→ GIVEN INFORMATION:
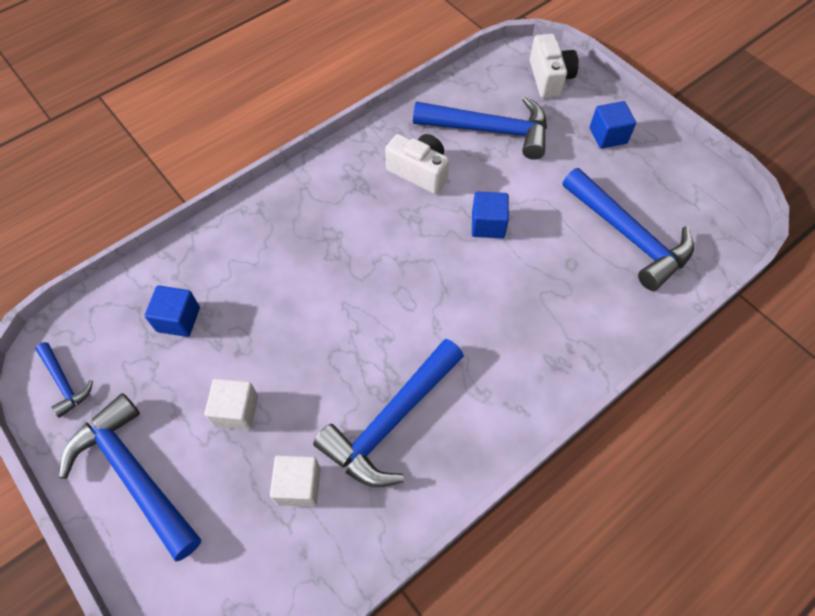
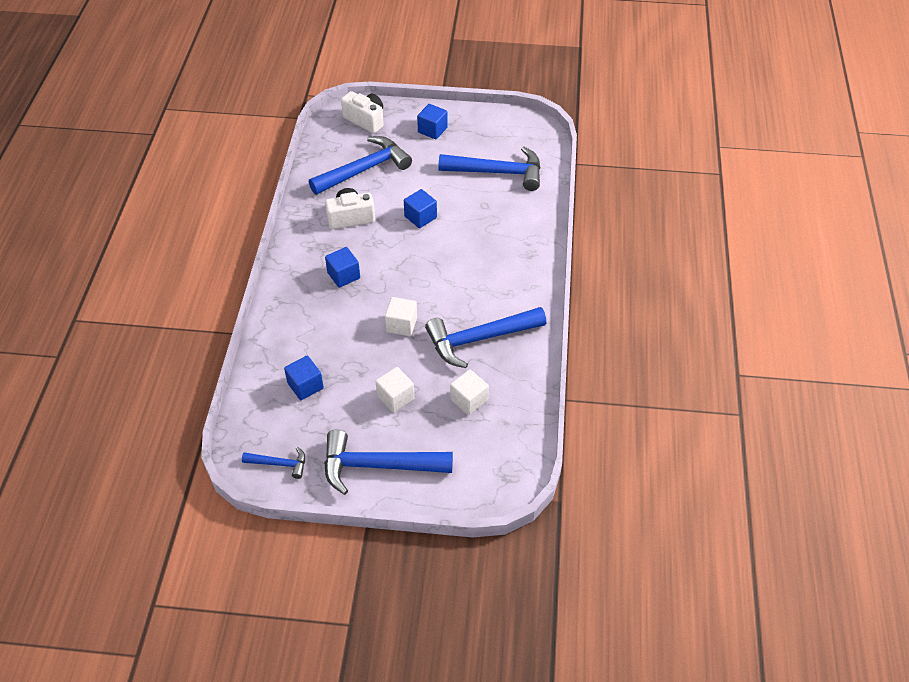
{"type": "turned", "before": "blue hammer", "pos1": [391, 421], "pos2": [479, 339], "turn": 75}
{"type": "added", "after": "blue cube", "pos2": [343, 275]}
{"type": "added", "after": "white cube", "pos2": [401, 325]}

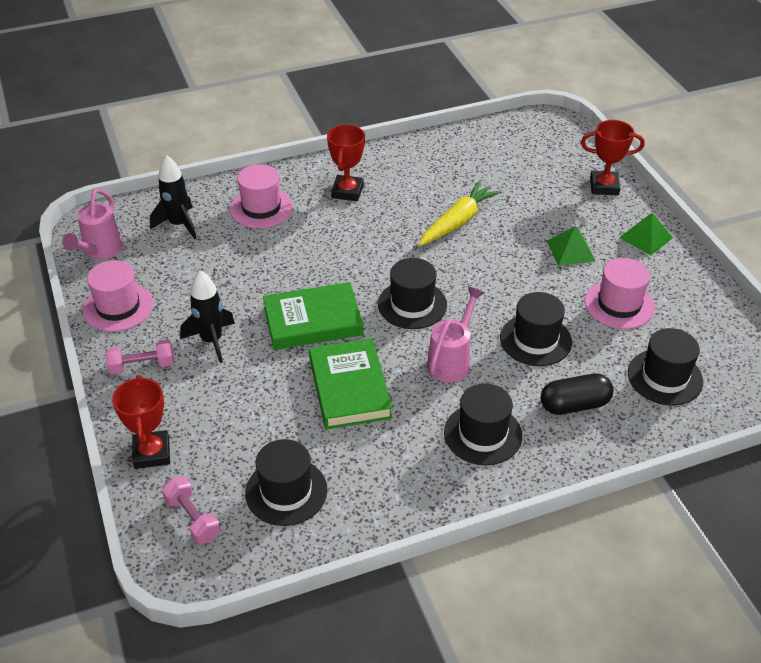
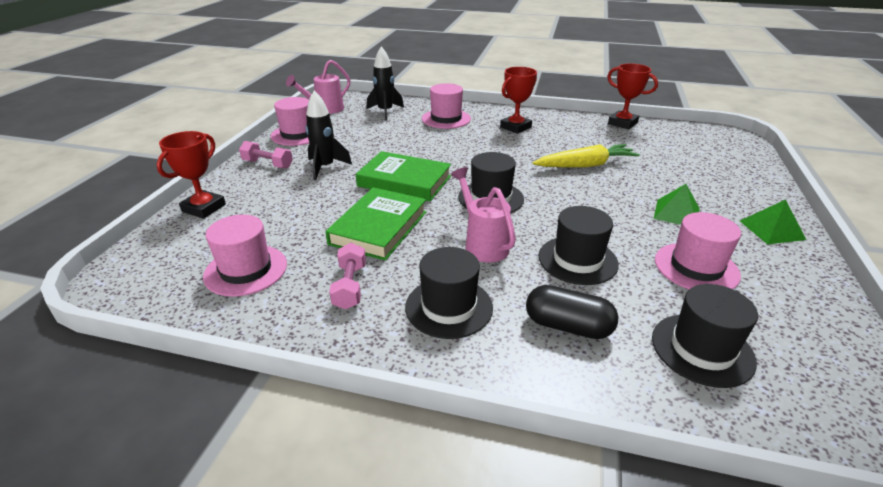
{"type": "moved", "before": "pink dumbbell", "pos1": [193, 518], "pos2": [350, 286]}
{"type": "recoloured", "before": "black hat", "after": "pink hat", "pos1": [286, 491], "pos2": [246, 270]}
{"type": "turned", "before": "pink watering can", "pos1": [452, 361], "pos2": [482, 244], "turn": -90}
{"type": "moved", "before": "red trophy", "pos1": [604, 186], "pos2": [622, 123]}

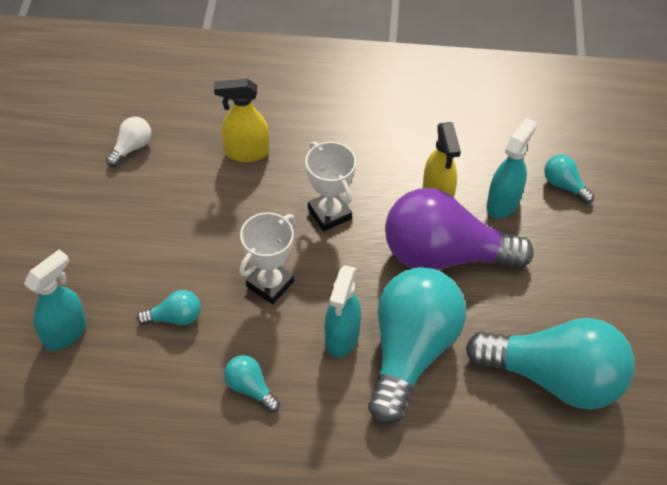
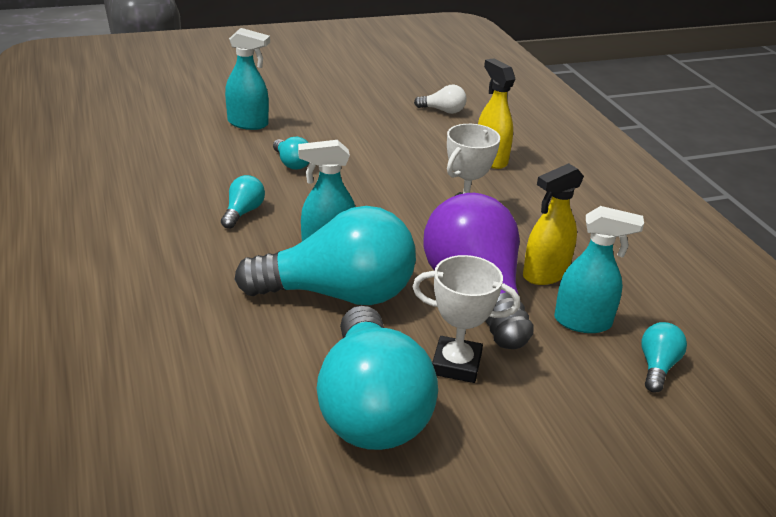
{"type": "moved", "before": "white trophy", "pos1": [270, 284], "pos2": [456, 364]}

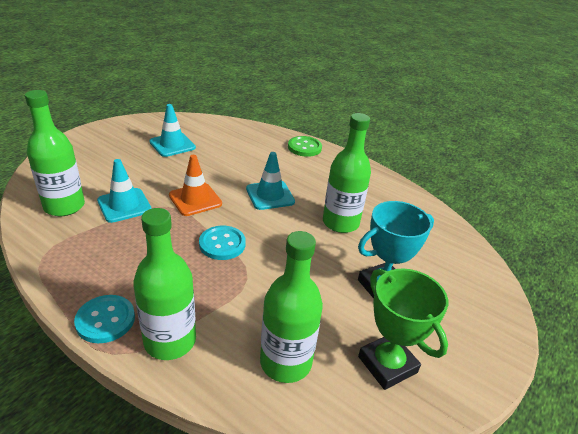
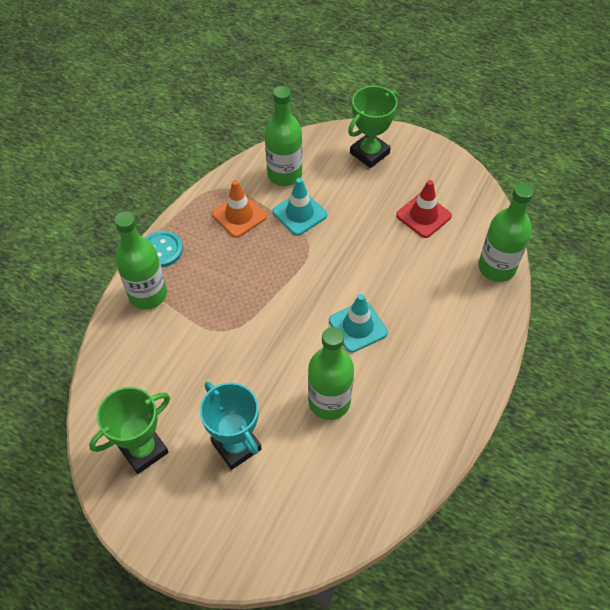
{"type": "recoloured", "before": "turquoise traffic cone", "after": "red traffic cone", "pos1": [172, 145], "pos2": [423, 216]}
{"type": "moved", "before": "orange traffic cone", "pos1": [195, 199], "pos2": [239, 215]}
{"type": "removed", "before": "turquoise button", "pos1": [222, 244]}
{"type": "moved", "before": "green bottle", "pos1": [285, 362], "pos2": [496, 267]}
{"type": "removed", "before": "green button", "pos1": [304, 147]}
{"type": "added", "after": "green trophy", "pos2": [369, 153]}

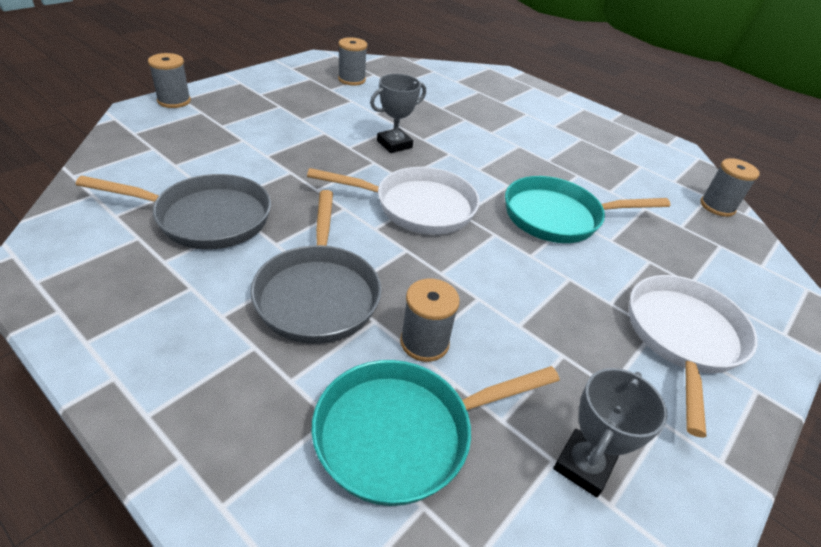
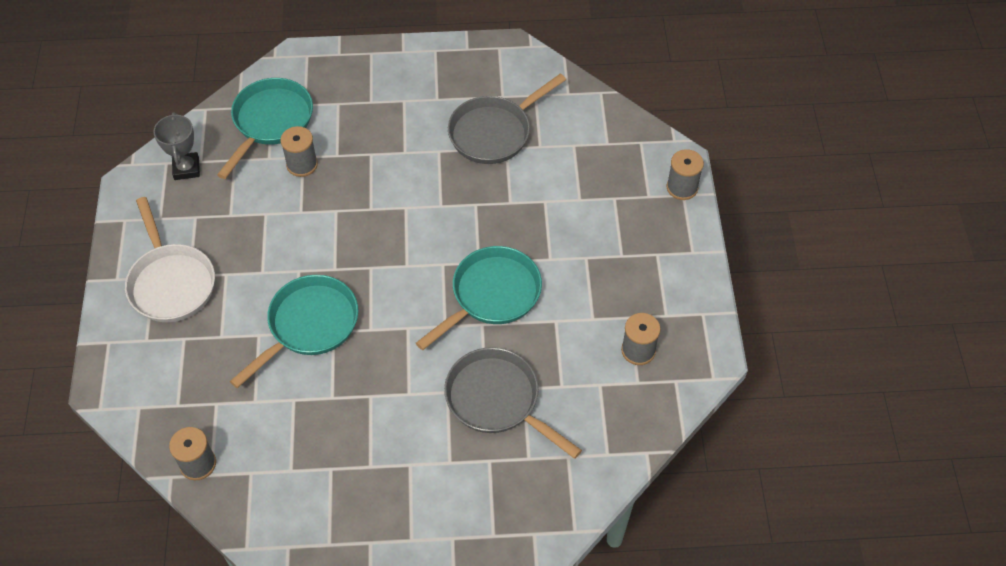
{"type": "moved", "before": "grey pan", "pos1": [318, 294], "pos2": [497, 400]}
{"type": "removed", "before": "white pan", "pos1": [418, 207]}
{"type": "replaced", "before": "grey trophy", "after": "turquoise pan", "pos1": [394, 144], "pos2": [491, 295]}

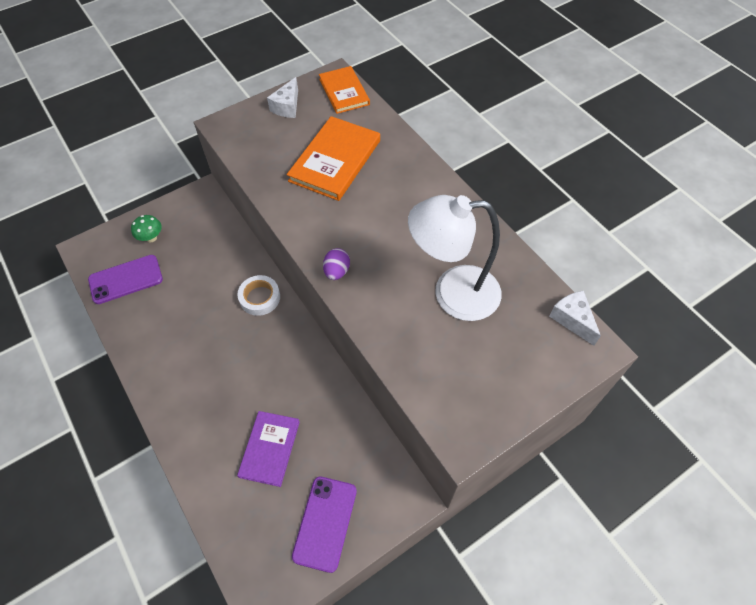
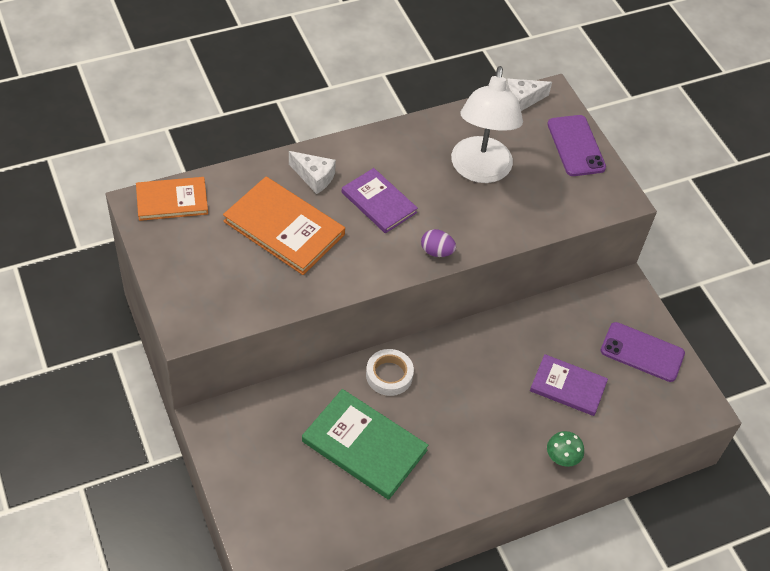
{"type": "moved", "before": "purple phone", "pos1": [126, 279], "pos2": [576, 146]}
{"type": "moved", "before": "green mushroom", "pos1": [151, 238], "pos2": [562, 458]}
{"type": "moved", "before": "white cheese", "pos1": [287, 107], "pos2": [314, 177]}
{"type": "added", "after": "green book", "pos2": [364, 446]}
{"type": "added", "after": "purple book", "pos2": [379, 202]}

→ PROBLEM DESCRIPTION: A copy of each line in the data above that holds the string "blue" is needed.

→ WRITTEN REPLY:
{"type": "turned", "before": "blue hammer", "pos1": [391, 421], "pos2": [479, 339], "turn": 75}
{"type": "added", "after": "blue cube", "pos2": [343, 275]}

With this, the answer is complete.